Go through the entries, filter for the word "cone", and copy every line that has it.
⁂
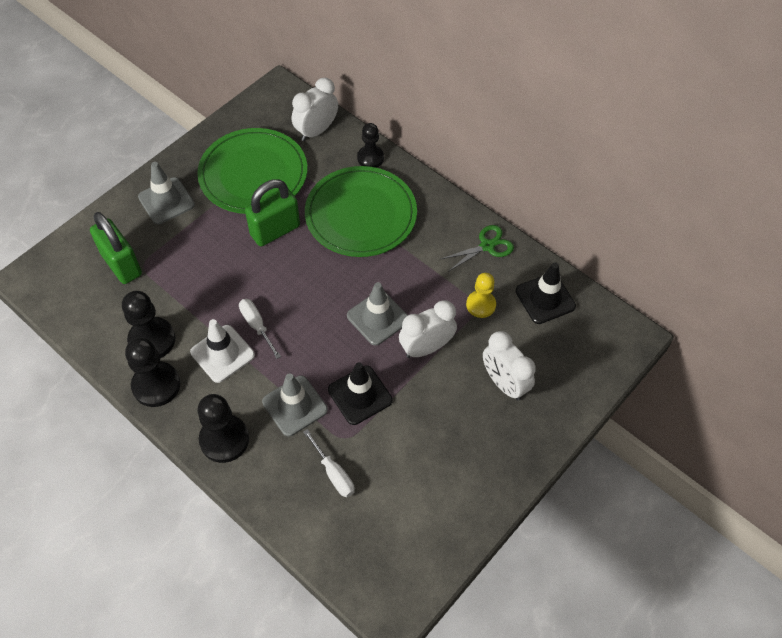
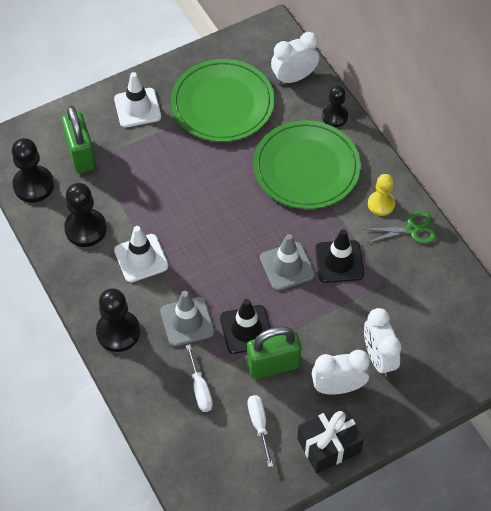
camera: 20 degrees right, 0 degrees up
(156, 385) = (77, 269): black pawn -> black pawn (33, 185)
(166, 201) = (137, 108): grey traffic cone -> white traffic cone
(256, 325) = (178, 242): white screwdriver -> white screwdriver (259, 424)
(275, 230) = (224, 161): green padlock -> green padlock (273, 365)
(426, 348) = (320, 306): white clock -> white clock (338, 387)
(481, 305) = (385, 282): yellow pawn -> yellow pawn (381, 204)
(489, 490) = (329, 445): none -> black gift
(545, 298) = (447, 293): black traffic cone -> black traffic cone (339, 261)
⁂
> **Response below**
(166, 201) = (137, 108): grey traffic cone -> white traffic cone
(545, 298) = (447, 293): black traffic cone -> black traffic cone (339, 261)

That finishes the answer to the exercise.